Exercise aim: Could you print the stretch of lines below from the one with "[(389,266),(410,285),(446,248),(425,229),(389,266)]" through the one with "[(225,292),(225,284),(212,284),(212,297),(219,297),(225,292)]", exactly as they stand and without any pictures?

Task data:
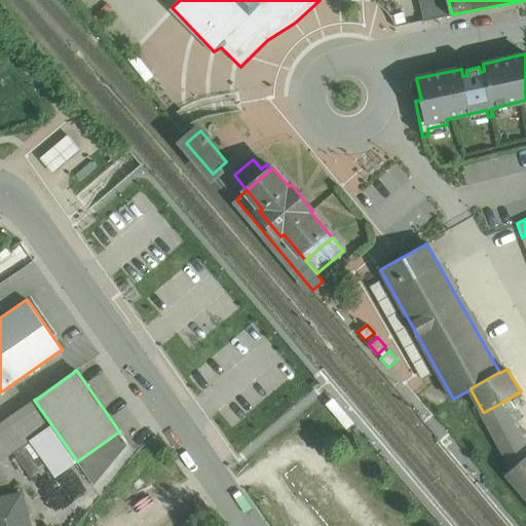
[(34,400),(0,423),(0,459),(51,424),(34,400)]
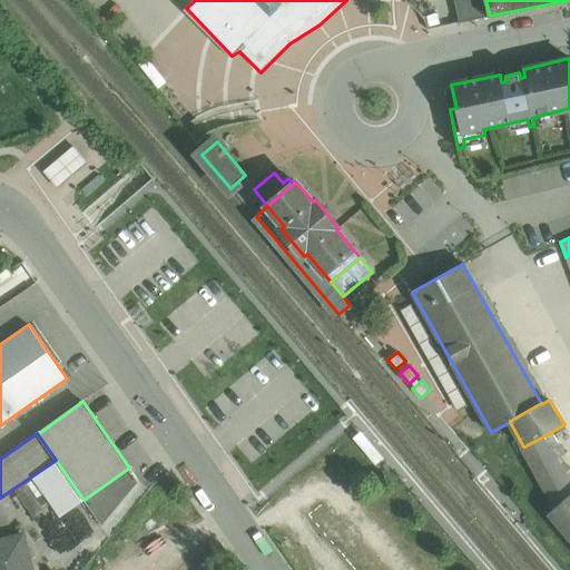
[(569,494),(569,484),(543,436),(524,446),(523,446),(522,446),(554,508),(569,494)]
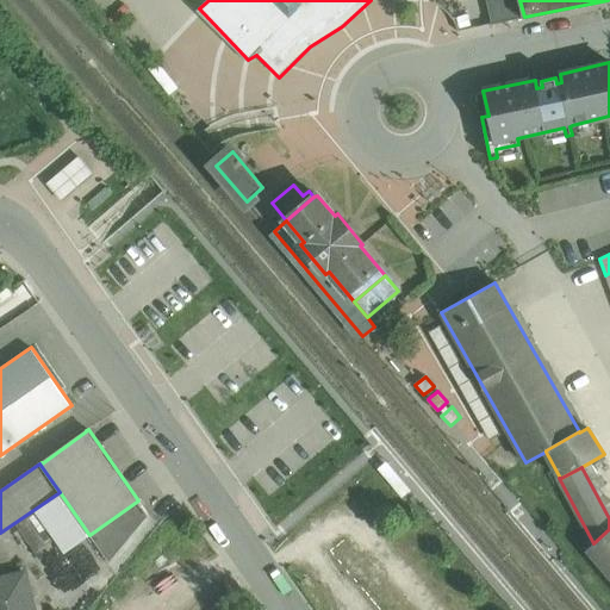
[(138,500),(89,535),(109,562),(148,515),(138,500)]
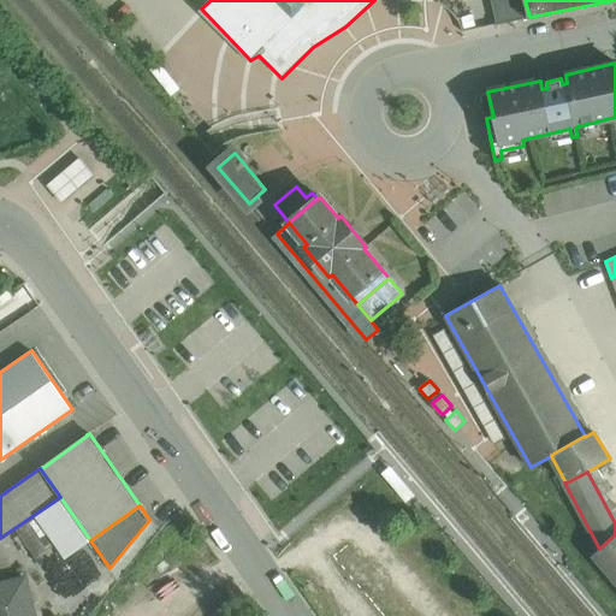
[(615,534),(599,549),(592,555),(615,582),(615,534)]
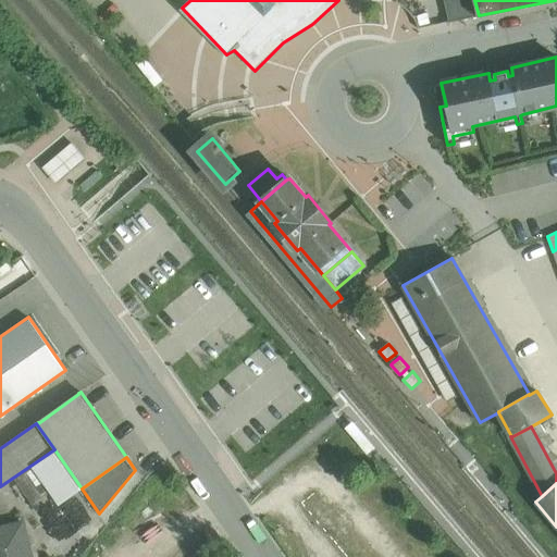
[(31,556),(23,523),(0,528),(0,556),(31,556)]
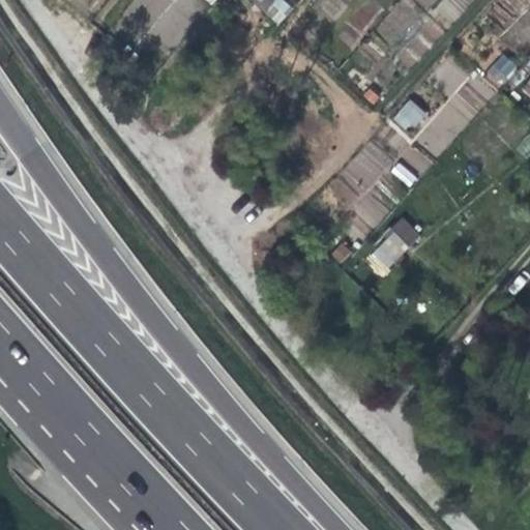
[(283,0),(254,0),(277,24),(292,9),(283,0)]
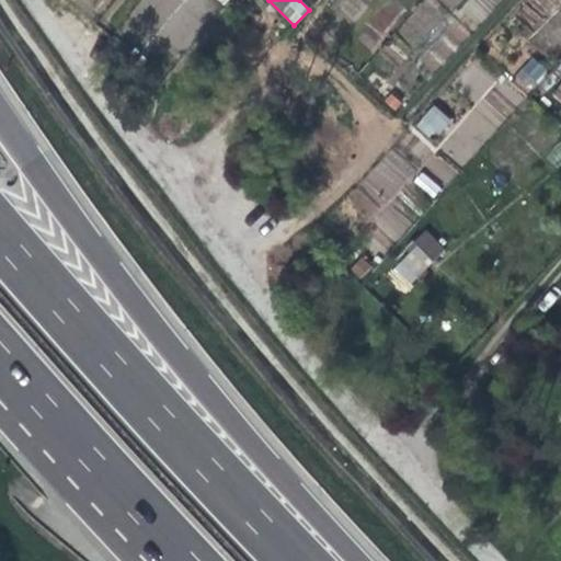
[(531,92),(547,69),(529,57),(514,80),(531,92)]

---

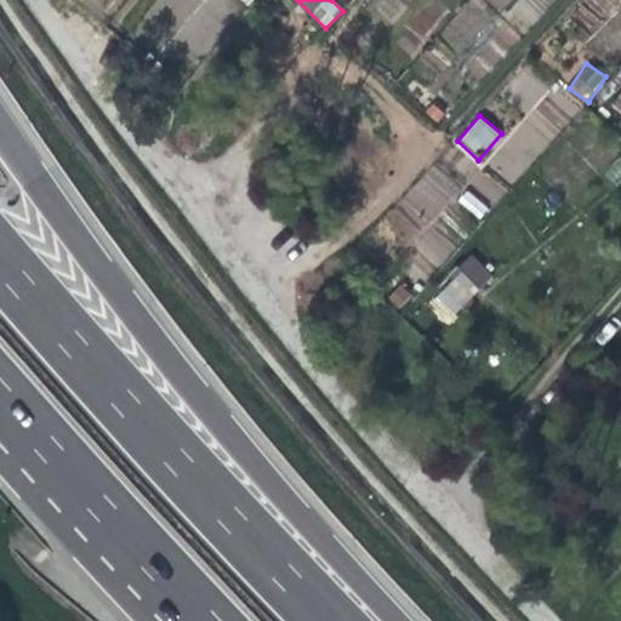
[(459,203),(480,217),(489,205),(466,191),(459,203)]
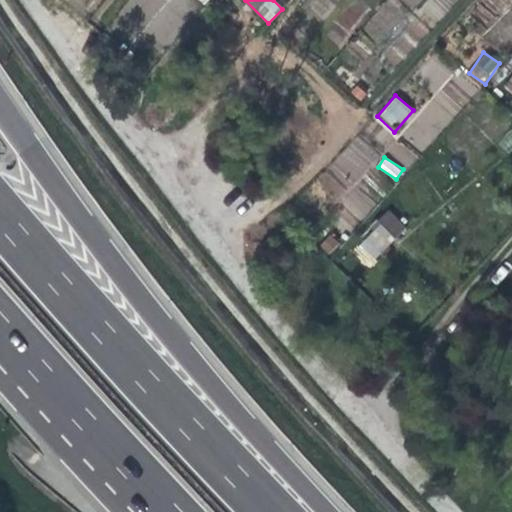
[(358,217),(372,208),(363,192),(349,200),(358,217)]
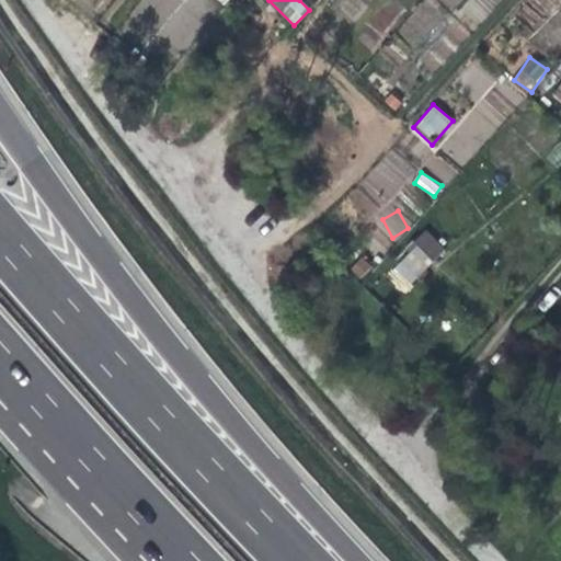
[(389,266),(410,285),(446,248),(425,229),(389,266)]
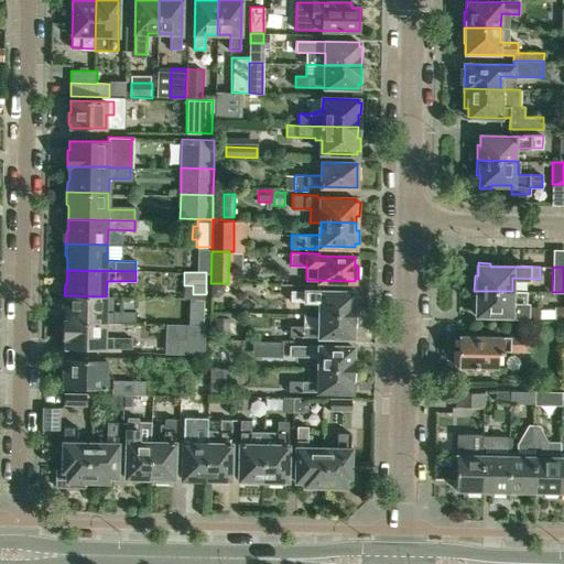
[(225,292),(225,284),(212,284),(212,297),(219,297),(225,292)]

* * *

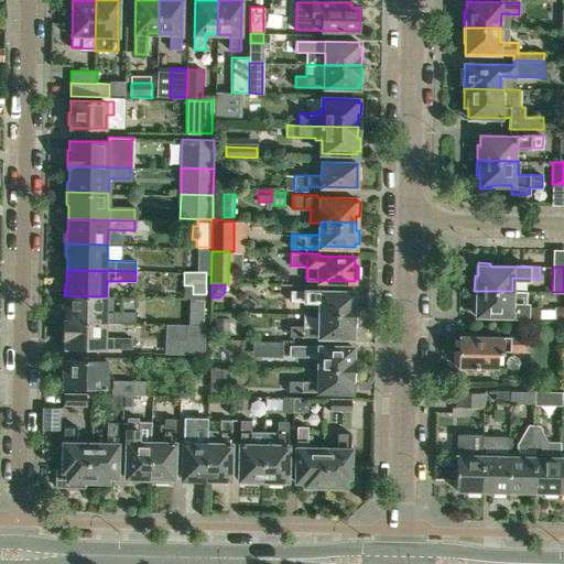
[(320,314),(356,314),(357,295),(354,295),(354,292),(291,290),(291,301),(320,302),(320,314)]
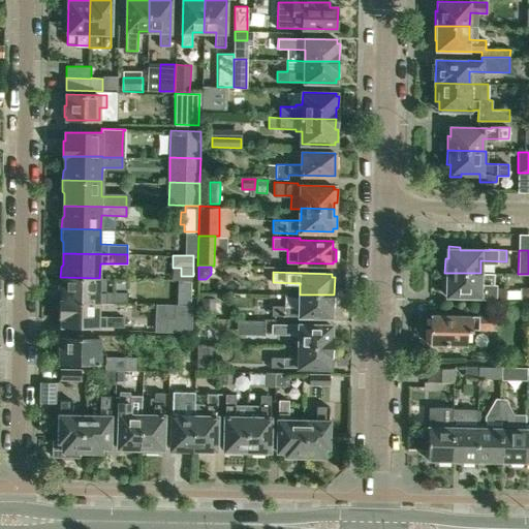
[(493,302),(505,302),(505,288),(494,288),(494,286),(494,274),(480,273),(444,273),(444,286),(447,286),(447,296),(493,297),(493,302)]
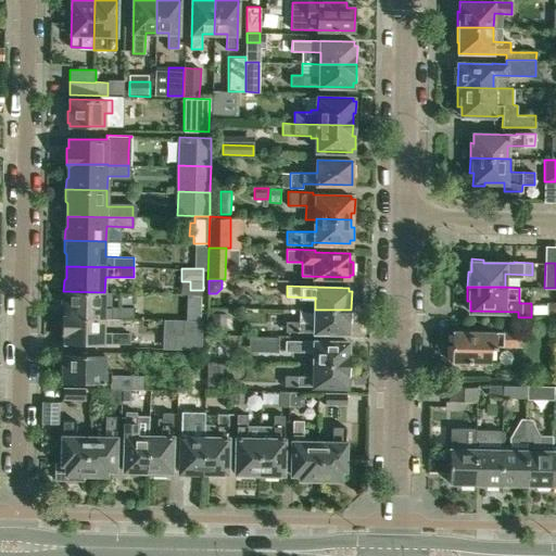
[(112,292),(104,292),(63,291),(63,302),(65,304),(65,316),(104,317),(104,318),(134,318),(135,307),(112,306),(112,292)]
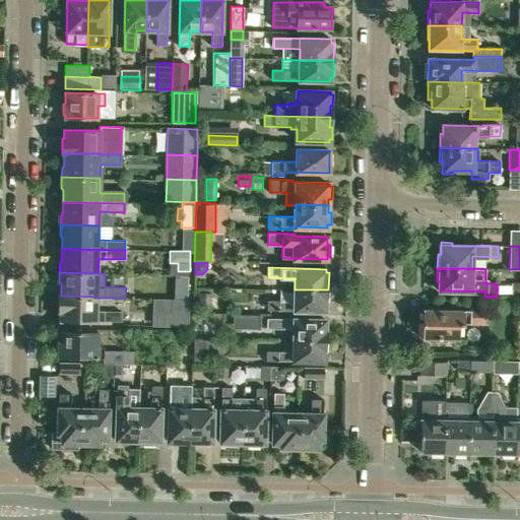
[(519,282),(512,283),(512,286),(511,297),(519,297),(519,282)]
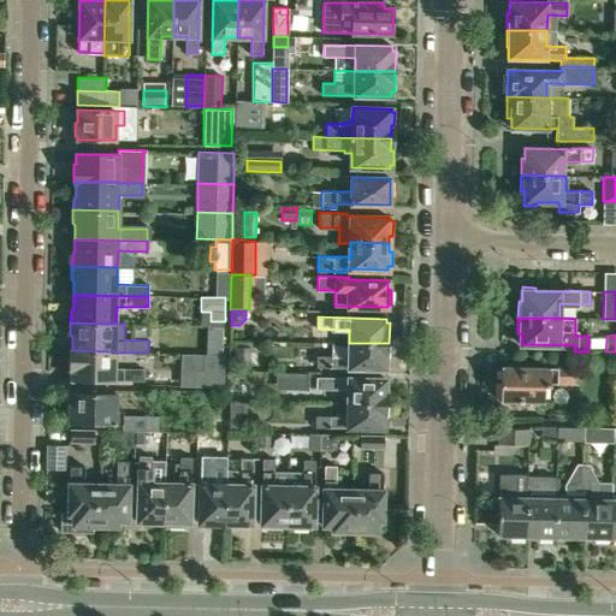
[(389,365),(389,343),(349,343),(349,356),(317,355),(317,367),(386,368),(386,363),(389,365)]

Written response:
[(389,266),(410,285),(446,248),(425,229),(389,266)]
[(225,292),(225,284),(212,284),(212,297),(219,297),(225,292)]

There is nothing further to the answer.